▸ Directions for this task: Pull out each line below that contains the string "order".

▸ Record extracts:
--- Start ---
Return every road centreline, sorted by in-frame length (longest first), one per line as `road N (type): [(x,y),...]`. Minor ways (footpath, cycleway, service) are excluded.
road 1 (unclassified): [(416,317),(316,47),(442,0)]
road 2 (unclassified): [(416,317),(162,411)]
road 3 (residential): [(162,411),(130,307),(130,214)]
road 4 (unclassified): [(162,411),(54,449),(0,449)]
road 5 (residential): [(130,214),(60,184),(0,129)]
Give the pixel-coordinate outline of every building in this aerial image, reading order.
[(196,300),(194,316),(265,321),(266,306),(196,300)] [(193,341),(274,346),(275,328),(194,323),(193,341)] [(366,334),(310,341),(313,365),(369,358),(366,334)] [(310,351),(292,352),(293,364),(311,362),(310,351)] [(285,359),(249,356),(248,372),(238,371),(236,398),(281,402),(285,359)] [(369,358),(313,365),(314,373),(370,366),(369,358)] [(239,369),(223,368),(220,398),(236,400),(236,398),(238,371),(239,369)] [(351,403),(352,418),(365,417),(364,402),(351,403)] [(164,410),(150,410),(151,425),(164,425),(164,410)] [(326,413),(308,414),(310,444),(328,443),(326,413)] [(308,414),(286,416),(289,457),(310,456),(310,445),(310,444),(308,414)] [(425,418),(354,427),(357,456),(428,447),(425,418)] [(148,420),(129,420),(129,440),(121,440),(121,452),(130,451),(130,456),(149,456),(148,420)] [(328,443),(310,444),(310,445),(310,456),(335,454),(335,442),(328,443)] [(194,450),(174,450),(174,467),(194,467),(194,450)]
--- End ---
--- Start ---
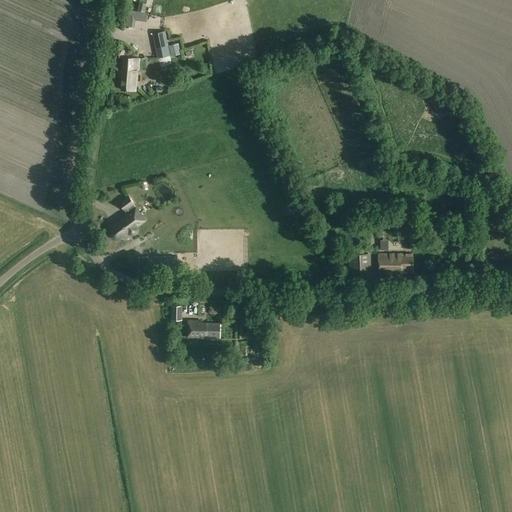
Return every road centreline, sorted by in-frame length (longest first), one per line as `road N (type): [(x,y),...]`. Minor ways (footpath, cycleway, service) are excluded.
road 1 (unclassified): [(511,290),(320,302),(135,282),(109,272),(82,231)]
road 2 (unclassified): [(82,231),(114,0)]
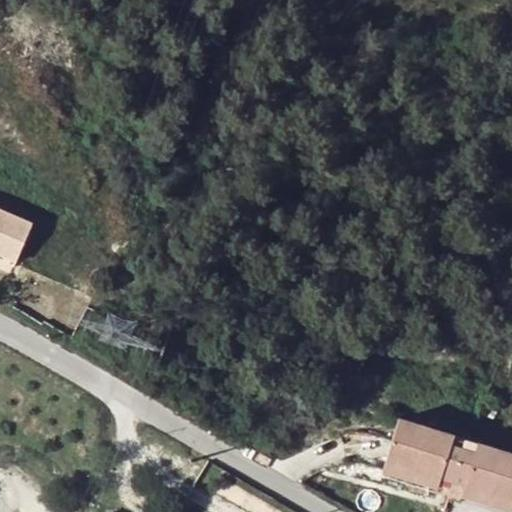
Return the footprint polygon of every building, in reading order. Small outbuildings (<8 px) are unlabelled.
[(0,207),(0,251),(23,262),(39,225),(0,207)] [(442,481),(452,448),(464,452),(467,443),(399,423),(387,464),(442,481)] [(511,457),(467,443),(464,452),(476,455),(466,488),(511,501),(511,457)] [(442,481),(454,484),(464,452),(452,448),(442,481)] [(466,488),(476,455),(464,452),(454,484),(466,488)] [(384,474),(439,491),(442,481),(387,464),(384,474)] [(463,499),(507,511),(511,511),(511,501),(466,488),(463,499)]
--- End ---
--- Start ---
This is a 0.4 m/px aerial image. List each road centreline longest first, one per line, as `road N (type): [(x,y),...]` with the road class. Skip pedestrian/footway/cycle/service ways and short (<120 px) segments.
--- End ---
▸ Written response:
Give the pixel-coordinate outline of every building in this aerial image, reading order.
Return the footprint polygon of every building, in reading order. Small outbuildings (<8 px) are unlabelled.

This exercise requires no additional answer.